WHAT YOU WILL DO
Each line of the records that holds the word "cylinder" should be copied out.

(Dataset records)
-------------------------

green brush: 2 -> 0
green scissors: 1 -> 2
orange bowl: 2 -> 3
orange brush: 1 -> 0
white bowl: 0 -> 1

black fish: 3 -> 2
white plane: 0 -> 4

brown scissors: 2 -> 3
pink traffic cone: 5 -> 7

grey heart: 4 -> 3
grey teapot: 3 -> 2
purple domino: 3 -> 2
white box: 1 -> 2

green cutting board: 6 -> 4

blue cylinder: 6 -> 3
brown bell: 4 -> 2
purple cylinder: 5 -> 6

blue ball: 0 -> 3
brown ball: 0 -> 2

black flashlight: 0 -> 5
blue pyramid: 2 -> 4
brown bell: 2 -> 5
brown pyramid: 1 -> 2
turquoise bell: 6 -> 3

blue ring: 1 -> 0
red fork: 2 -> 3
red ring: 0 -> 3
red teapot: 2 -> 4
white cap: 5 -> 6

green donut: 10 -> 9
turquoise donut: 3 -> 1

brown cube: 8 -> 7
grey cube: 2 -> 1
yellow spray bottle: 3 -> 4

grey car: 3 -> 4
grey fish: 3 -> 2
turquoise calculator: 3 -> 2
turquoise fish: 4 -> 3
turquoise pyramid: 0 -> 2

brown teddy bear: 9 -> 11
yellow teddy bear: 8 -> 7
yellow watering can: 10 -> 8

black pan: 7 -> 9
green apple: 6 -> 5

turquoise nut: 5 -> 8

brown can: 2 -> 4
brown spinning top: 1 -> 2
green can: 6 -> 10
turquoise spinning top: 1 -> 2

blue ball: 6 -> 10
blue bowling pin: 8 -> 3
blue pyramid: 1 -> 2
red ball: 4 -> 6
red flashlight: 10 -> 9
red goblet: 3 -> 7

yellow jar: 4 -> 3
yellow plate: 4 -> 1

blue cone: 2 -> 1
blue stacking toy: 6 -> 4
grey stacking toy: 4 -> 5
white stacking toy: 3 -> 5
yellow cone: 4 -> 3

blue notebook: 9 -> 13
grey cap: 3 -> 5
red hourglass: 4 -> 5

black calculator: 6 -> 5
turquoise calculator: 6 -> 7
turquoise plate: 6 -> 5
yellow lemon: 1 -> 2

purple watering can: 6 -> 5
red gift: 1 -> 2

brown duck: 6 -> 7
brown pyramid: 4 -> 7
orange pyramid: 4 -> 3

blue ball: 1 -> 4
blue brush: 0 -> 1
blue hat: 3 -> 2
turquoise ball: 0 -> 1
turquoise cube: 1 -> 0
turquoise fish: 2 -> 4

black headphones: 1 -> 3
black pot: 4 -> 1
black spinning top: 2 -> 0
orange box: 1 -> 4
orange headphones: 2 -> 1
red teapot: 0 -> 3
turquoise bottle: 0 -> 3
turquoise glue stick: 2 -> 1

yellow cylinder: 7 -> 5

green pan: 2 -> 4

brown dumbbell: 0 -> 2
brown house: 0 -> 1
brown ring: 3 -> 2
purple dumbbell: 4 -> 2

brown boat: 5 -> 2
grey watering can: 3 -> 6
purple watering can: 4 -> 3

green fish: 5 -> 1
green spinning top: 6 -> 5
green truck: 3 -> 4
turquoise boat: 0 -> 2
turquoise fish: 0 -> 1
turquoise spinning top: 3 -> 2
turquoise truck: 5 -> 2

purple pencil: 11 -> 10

-------------------------

RESPONSE AREA
blue cylinder: 6 -> 3
purple cylinder: 5 -> 6
yellow cylinder: 7 -> 5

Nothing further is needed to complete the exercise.